** Opening EXERCISE MATERIAL block **

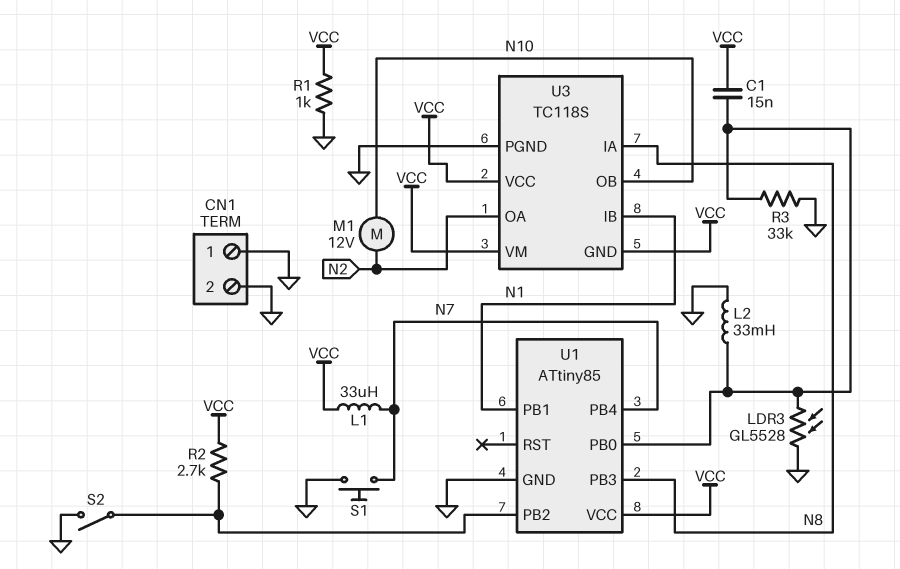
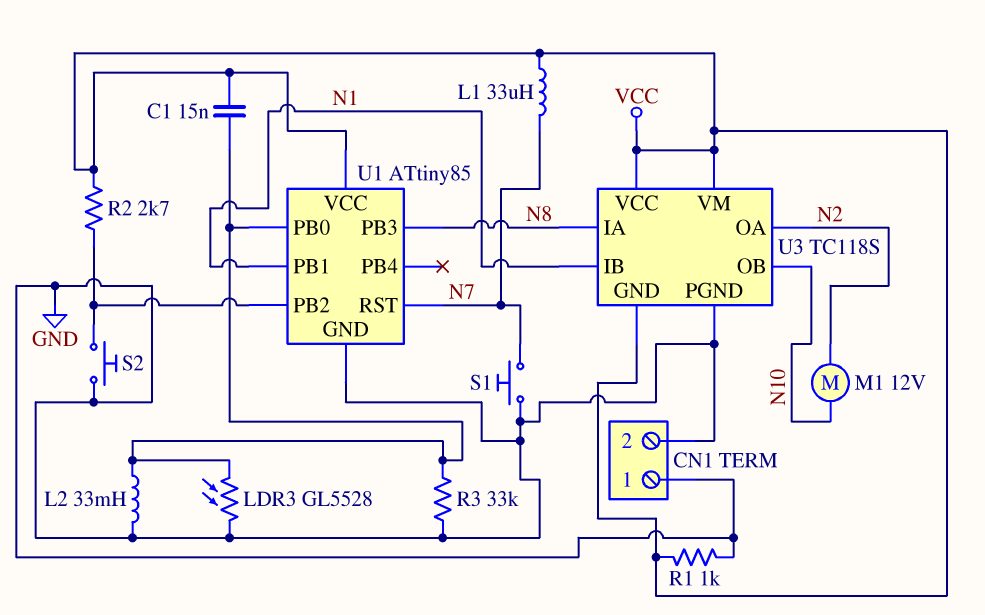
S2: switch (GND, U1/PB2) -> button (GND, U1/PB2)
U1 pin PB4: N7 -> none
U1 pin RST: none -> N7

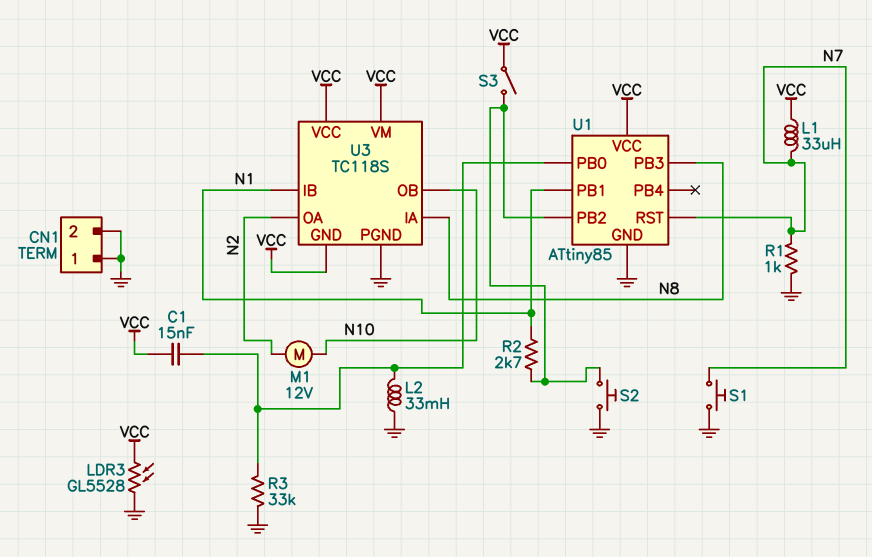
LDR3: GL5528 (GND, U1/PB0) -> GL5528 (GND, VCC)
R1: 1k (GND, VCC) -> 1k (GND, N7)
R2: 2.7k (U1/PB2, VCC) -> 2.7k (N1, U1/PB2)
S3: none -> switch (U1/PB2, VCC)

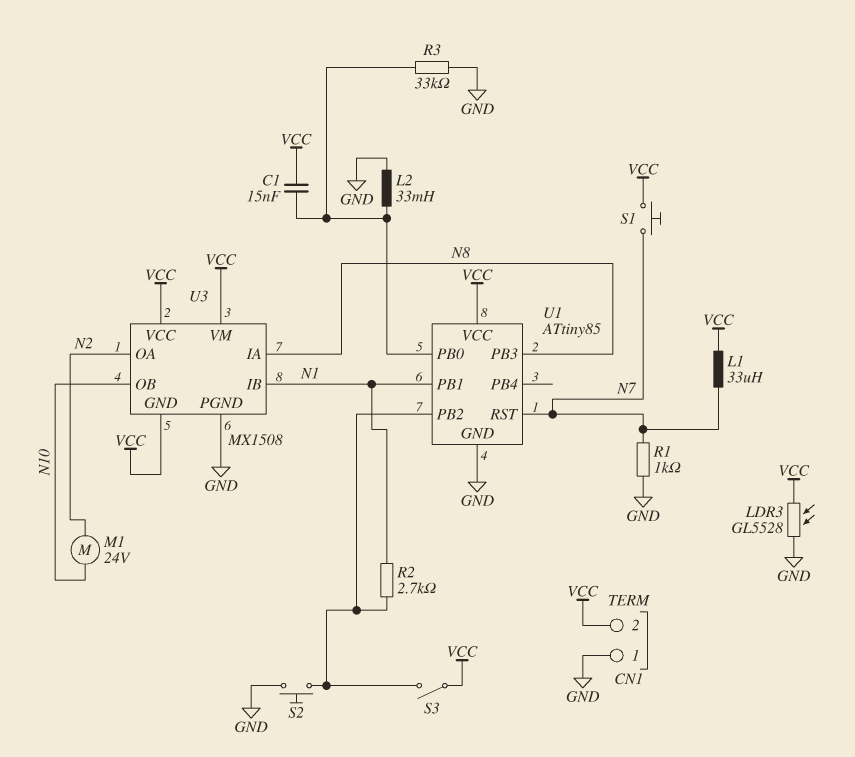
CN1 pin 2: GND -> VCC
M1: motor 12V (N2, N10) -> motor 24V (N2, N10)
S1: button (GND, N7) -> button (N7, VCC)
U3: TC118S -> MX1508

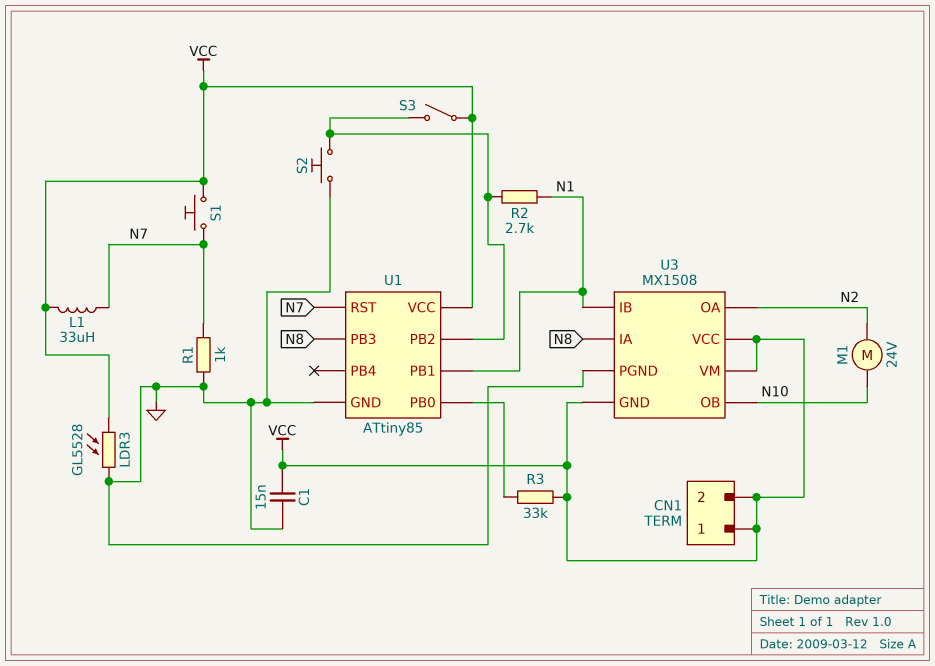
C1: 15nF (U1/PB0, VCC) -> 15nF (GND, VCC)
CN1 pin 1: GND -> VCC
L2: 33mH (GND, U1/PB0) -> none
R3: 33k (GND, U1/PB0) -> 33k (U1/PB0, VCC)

** Closing EXERCISE MATERIAL block **

### TASK TO CARRY OUT
Could you copy every line from the records that has "none" in it?

### FINISHED TASK
U1 pin PB4: N7 -> none
U1 pin RST: none -> N7
S3: none -> switch (U1/PB2, VCC)
L2: 33mH (GND, U1/PB0) -> none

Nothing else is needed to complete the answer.